• [Try it]
For the records that follow, please set down exactly the lines between the one holding "black drum [264,528,329,596] -> none" and the one holding "none -> black goblet [589,244,634,342]", inclusive, and only those.

━━━━━ Data to examine

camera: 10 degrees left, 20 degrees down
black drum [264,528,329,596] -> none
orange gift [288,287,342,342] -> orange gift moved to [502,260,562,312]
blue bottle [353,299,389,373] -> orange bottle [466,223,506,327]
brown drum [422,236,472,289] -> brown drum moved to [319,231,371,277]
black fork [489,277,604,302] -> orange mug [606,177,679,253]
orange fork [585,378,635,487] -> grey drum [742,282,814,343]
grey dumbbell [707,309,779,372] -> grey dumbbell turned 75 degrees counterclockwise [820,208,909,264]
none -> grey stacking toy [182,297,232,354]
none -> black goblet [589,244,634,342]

━━━━━━━━━━
━━━━━ Data to examine

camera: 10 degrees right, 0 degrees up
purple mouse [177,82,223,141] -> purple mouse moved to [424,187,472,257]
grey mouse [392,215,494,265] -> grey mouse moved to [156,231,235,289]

━━━━━━━━━━

• [Problem solution]
black drum [264,528,329,596] -> none
orange gift [288,287,342,342] -> orange gift moved to [502,260,562,312]
blue bottle [353,299,389,373] -> orange bottle [466,223,506,327]
brown drum [422,236,472,289] -> brown drum moved to [319,231,371,277]
black fork [489,277,604,302] -> orange mug [606,177,679,253]
orange fork [585,378,635,487] -> grey drum [742,282,814,343]
grey dumbbell [707,309,779,372] -> grey dumbbell turned 75 degrees counterclockwise [820,208,909,264]
none -> grey stacking toy [182,297,232,354]
none -> black goblet [589,244,634,342]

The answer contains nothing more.